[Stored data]
■ ■ ■
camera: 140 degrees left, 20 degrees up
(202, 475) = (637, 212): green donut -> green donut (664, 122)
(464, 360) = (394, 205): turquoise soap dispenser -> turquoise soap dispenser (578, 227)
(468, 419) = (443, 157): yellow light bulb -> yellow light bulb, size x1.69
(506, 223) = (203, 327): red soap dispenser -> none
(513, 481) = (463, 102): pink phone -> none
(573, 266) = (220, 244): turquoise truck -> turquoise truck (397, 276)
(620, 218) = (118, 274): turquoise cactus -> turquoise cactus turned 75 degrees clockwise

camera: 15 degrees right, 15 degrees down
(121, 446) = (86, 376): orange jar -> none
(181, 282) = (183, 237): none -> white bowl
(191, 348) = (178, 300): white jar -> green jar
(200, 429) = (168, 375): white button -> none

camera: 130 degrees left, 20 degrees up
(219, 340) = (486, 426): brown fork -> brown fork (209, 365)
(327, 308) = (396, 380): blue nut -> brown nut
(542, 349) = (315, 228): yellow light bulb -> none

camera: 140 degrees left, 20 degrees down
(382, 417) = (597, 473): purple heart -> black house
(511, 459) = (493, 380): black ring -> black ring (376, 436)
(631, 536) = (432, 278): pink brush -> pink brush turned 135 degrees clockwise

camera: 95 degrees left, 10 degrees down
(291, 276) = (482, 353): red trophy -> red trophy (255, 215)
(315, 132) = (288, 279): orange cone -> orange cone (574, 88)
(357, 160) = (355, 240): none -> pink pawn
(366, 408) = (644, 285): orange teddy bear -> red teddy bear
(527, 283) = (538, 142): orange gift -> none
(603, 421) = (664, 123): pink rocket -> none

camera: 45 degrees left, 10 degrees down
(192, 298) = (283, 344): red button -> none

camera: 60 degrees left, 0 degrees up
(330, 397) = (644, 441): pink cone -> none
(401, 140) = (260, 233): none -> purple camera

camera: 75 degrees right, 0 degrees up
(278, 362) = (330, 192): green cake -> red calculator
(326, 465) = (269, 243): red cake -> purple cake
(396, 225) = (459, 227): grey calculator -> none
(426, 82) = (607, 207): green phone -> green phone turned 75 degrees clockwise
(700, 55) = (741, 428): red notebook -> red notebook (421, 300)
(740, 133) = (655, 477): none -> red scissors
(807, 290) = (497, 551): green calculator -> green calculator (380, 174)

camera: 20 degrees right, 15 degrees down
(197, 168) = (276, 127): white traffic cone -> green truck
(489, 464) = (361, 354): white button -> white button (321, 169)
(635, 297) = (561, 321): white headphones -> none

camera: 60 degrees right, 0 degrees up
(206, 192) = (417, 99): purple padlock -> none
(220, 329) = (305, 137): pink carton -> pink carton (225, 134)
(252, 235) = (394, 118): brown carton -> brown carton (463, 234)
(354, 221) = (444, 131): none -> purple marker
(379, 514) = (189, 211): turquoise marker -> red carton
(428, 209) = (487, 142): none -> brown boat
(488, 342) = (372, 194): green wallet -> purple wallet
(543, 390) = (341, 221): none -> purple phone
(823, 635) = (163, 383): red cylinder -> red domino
■ ■ ■
**TASK OBJECTIVE**
Go line by line through the data, copying each one that contains the word "white".

**WRITTEN SOLUTION**
(181, 282) = (183, 237): none -> white bowl
(191, 348) = (178, 300): white jar -> green jar
(200, 429) = (168, 375): white button -> none
(197, 168) = (276, 127): white traffic cone -> green truck
(489, 464) = (361, 354): white button -> white button (321, 169)
(635, 297) = (561, 321): white headphones -> none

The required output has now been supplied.